* Exercise directions: Find each line of the material below in which the word "camera" occurs, and return it.

==== Exercise material

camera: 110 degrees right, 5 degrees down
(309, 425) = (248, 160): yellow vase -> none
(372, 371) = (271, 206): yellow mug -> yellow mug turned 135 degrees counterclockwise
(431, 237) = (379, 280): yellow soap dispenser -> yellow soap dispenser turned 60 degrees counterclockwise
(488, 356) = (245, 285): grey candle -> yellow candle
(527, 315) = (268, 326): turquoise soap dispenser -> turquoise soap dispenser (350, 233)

========
==== Exercise material

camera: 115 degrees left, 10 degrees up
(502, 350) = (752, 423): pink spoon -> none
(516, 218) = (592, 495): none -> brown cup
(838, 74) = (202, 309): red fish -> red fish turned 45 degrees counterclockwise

========

* Result of this task:
camera: 110 degrees right, 5 degrees down
camera: 115 degrees left, 10 degrees up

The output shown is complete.